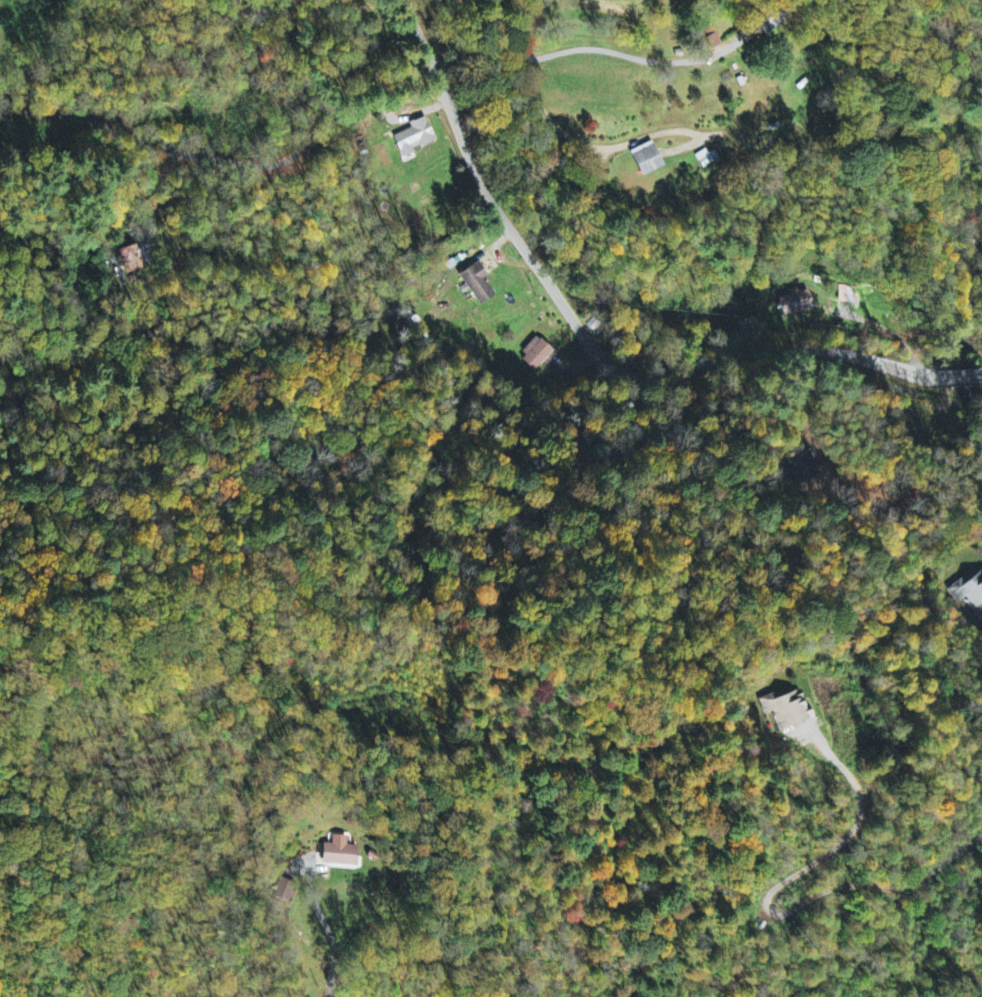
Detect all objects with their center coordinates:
road: (421, 47)
building: (416, 138)
building: (651, 159)
road: (229, 163)
building: (479, 285)
building: (796, 304)
road: (10, 315)
road: (621, 379)
road: (658, 551)
building: (790, 710)
road: (331, 945)

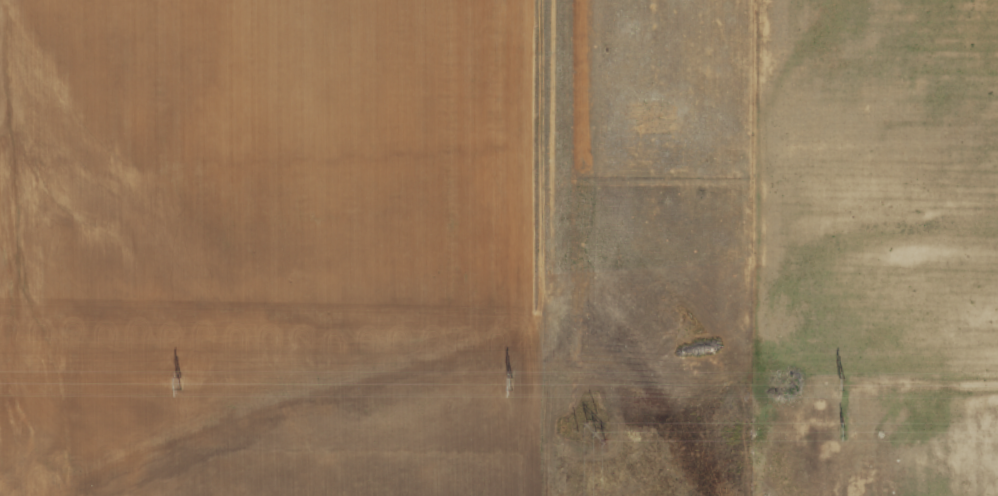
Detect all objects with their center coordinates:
power tower: (513, 382)
power tower: (182, 383)
power tower: (844, 383)
power tower: (598, 428)
power tower: (846, 429)

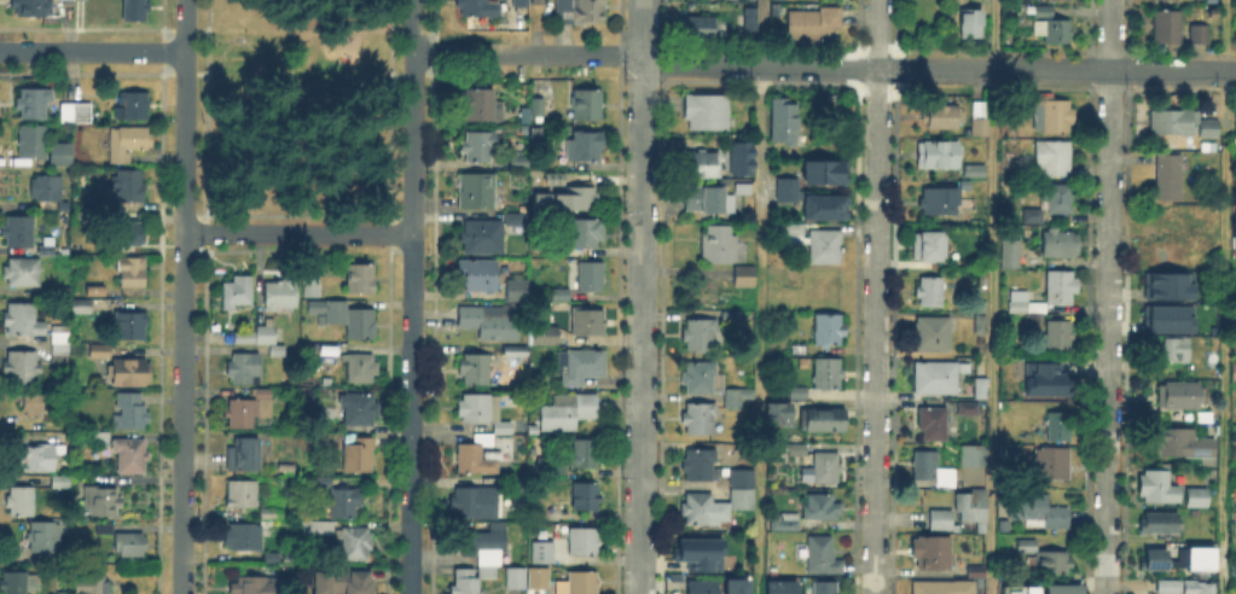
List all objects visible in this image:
building: (1167, 0)
building: (63, 1)
building: (537, 2)
building: (521, 3)
building: (476, 8)
building: (31, 9)
building: (137, 11)
building: (580, 12)
building: (1041, 12)
building: (972, 19)
building: (814, 24)
building: (699, 29)
building: (1168, 29)
building: (1054, 32)
road: (761, 33)
building: (1199, 35)
road: (93, 51)
road: (531, 51)
road: (878, 67)
road: (1167, 69)
road: (1230, 70)
building: (534, 104)
building: (33, 105)
park: (299, 106)
building: (481, 107)
building: (588, 107)
building: (132, 108)
building: (707, 113)
building: (76, 115)
building: (1054, 116)
building: (943, 118)
building: (784, 122)
building: (1174, 123)
building: (1234, 123)
building: (981, 127)
building: (1210, 129)
building: (33, 144)
building: (129, 145)
building: (479, 147)
building: (586, 148)
building: (61, 156)
building: (939, 156)
building: (1054, 157)
building: (739, 159)
building: (522, 165)
building: (705, 166)
building: (821, 170)
building: (976, 170)
building: (1170, 178)
building: (129, 188)
building: (784, 188)
building: (47, 190)
building: (478, 190)
building: (576, 199)
building: (1061, 200)
building: (709, 201)
building: (942, 202)
building: (106, 205)
building: (822, 205)
building: (64, 207)
building: (1034, 217)
building: (515, 219)
building: (19, 232)
road: (298, 232)
building: (134, 234)
building: (586, 234)
building: (789, 234)
building: (1235, 236)
building: (483, 238)
building: (1061, 245)
building: (931, 247)
building: (719, 248)
building: (826, 248)
building: (556, 252)
building: (1011, 255)
building: (1176, 256)
building: (99, 263)
building: (23, 273)
building: (133, 273)
building: (478, 276)
building: (746, 277)
building: (592, 278)
building: (361, 280)
building: (984, 280)
building: (1166, 284)
building: (312, 288)
building: (1061, 289)
building: (517, 291)
building: (238, 292)
building: (931, 293)
building: (281, 295)
road: (183, 296)
road: (412, 296)
building: (560, 296)
road: (991, 296)
road: (1224, 296)
road: (643, 297)
road: (876, 297)
road: (1108, 297)
building: (1017, 299)
building: (79, 306)
building: (1029, 311)
building: (1166, 317)
building: (731, 318)
building: (347, 319)
building: (21, 321)
building: (979, 321)
building: (491, 323)
building: (588, 325)
building: (131, 329)
road: (759, 330)
building: (829, 333)
building: (699, 335)
building: (1058, 335)
building: (257, 336)
building: (933, 336)
building: (544, 337)
building: (61, 345)
building: (97, 349)
building: (329, 349)
building: (797, 349)
building: (277, 350)
building: (308, 350)
building: (1177, 351)
building: (581, 367)
building: (361, 369)
building: (244, 370)
building: (474, 370)
building: (22, 371)
building: (1234, 373)
building: (131, 374)
building: (829, 376)
building: (938, 377)
building: (1043, 378)
building: (704, 380)
building: (981, 389)
building: (798, 394)
building: (1180, 396)
building: (739, 398)
building: (35, 406)
building: (356, 410)
building: (969, 410)
building: (248, 411)
building: (780, 411)
building: (568, 412)
building: (484, 413)
building: (132, 414)
building: (699, 419)
building: (823, 421)
building: (934, 425)
building: (1059, 427)
building: (101, 438)
building: (1170, 440)
building: (798, 452)
building: (359, 454)
building: (585, 454)
building: (43, 455)
building: (1012, 455)
building: (131, 456)
building: (477, 456)
building: (973, 456)
building: (246, 457)
building: (550, 462)
building: (1053, 464)
building: (700, 466)
building: (827, 469)
building: (937, 472)
building: (743, 478)
building: (1160, 489)
building: (242, 495)
building: (586, 498)
building: (1198, 498)
building: (743, 499)
building: (20, 502)
building: (101, 503)
building: (345, 503)
building: (469, 504)
building: (974, 509)
building: (699, 511)
building: (818, 511)
building: (1039, 512)
building: (271, 514)
building: (942, 521)
building: (786, 524)
building: (1160, 524)
building: (1235, 524)
building: (318, 527)
building: (104, 528)
building: (244, 538)
building: (44, 539)
building: (583, 542)
building: (356, 544)
building: (131, 546)
building: (1028, 546)
building: (1188, 548)
building: (486, 551)
building: (700, 552)
building: (543, 553)
building: (933, 555)
building: (822, 556)
building: (1158, 561)
building: (1052, 563)
building: (977, 573)
building: (516, 578)
building: (539, 579)
building: (461, 581)
building: (342, 583)
building: (583, 583)
building: (89, 584)
building: (15, 585)
building: (778, 586)
building: (257, 587)
building: (714, 587)
building: (1168, 587)
building: (944, 588)
building: (1198, 588)
building: (825, 589)
building: (1016, 589)
building: (1065, 590)

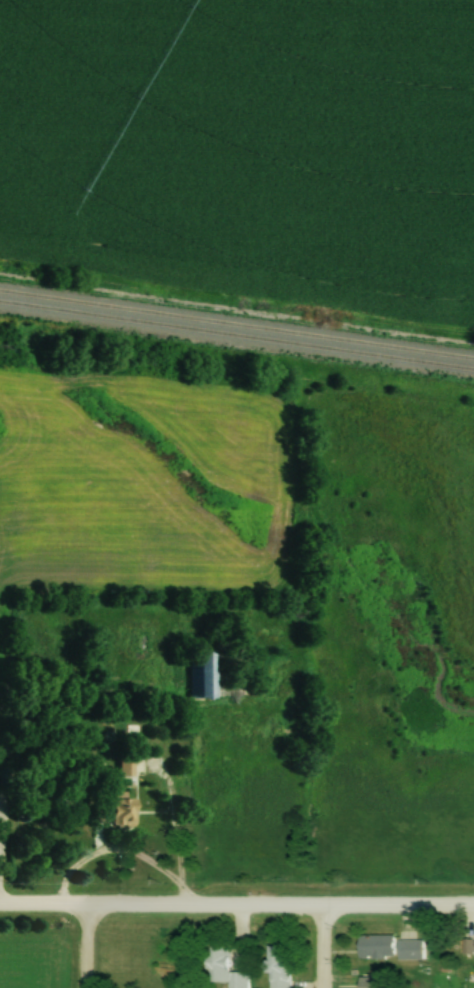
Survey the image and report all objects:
railway: (237, 323)
railway: (236, 335)
crop: (145, 479)
building: (206, 676)
building: (124, 765)
building: (120, 810)
road: (119, 848)
road: (237, 908)
building: (473, 946)
road: (80, 948)
road: (316, 948)
building: (391, 948)
building: (279, 966)
building: (226, 970)
building: (371, 980)

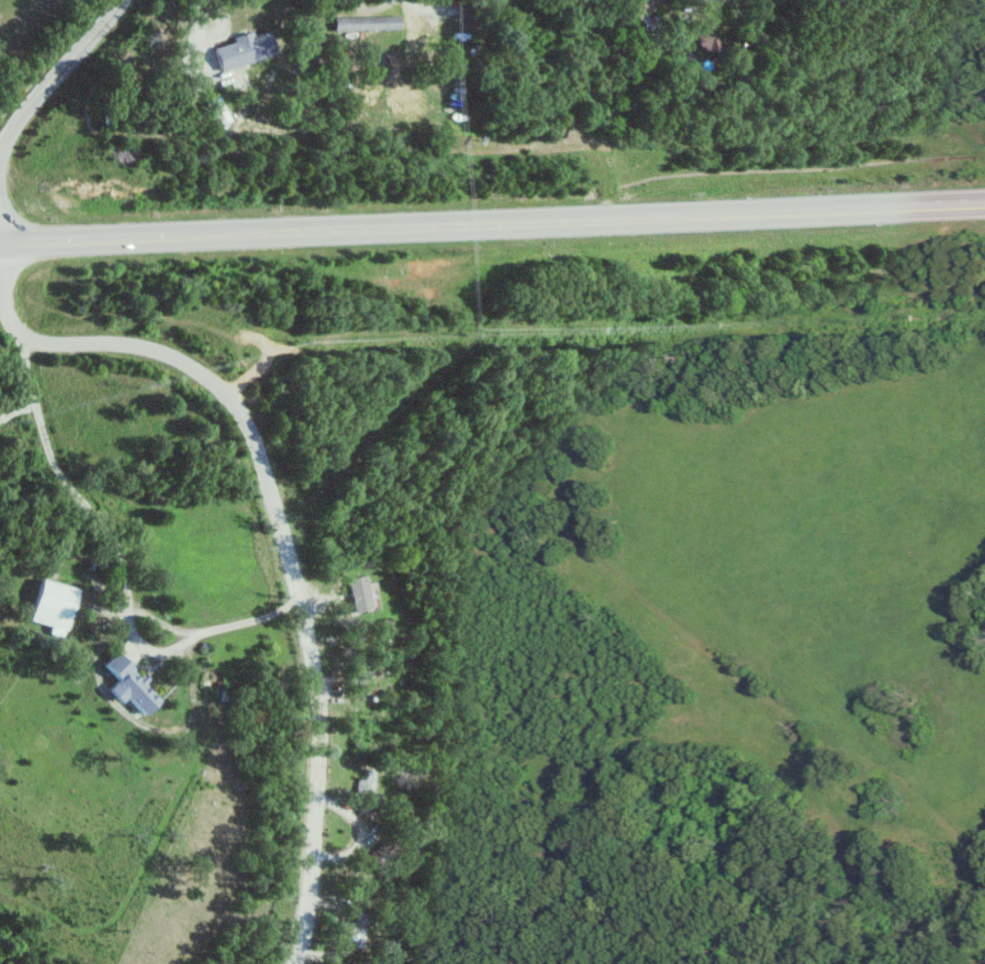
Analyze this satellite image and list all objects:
building: (640, 5)
building: (365, 23)
road: (195, 25)
park: (31, 28)
building: (706, 38)
building: (243, 50)
road: (55, 71)
building: (216, 111)
road: (0, 144)
road: (492, 221)
road: (280, 546)
road: (118, 555)
building: (357, 594)
building: (53, 605)
building: (130, 686)
building: (365, 785)
building: (357, 934)

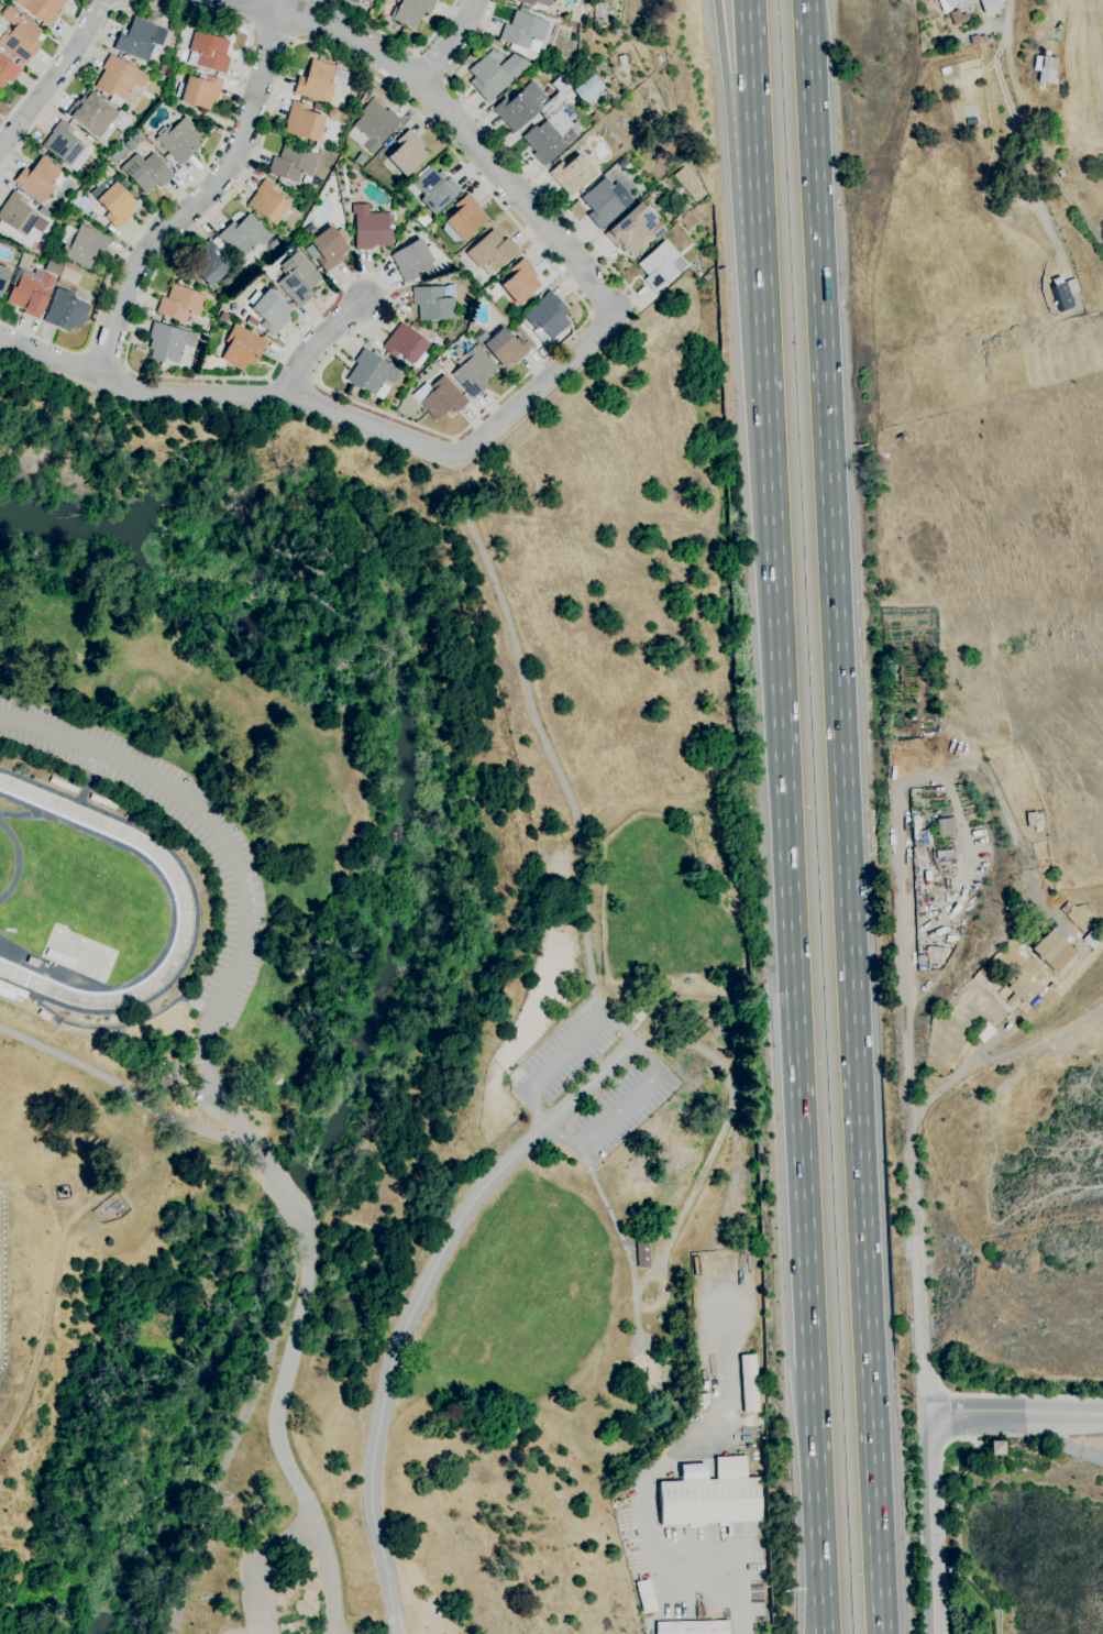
-.-.-
◆ **ASSIGNMENT**: In the data above, which lines include "image"? Return those lines.

◆ **PROBLEM SOLUTION**:
List all objects visible in this image:
Survey the image and report all objects:
Analyze this satellite image and list all objects:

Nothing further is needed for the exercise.